(GIVEN DATA begins)

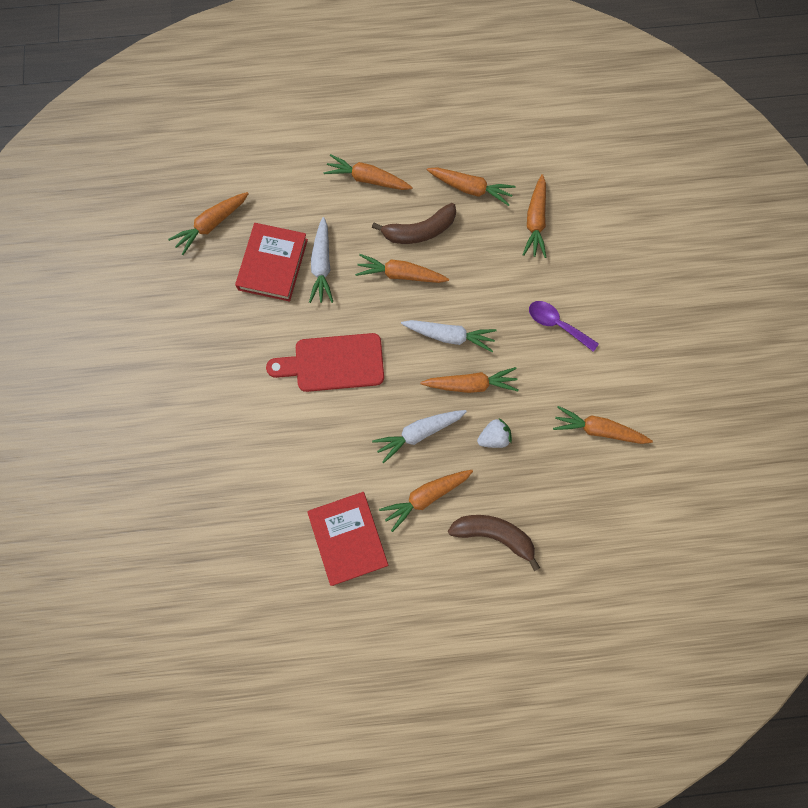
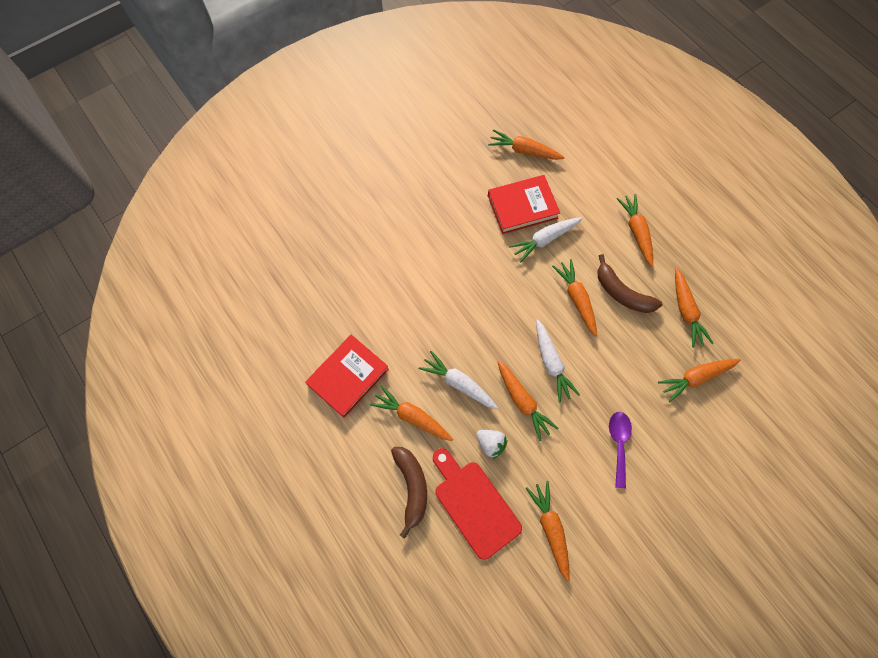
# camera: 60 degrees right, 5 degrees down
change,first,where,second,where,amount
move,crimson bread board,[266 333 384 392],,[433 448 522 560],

(GIVEN DATA ends)

→ ASSIGNMENT
Here the answer is the exact run of lines above, from the line with "change,first,where,second,where,amount" down to the last, and nothing else.

→ RESULT OF THIS EXERCISE
change,first,where,second,where,amount
move,crimson bread board,[266 333 384 392],,[433 448 522 560],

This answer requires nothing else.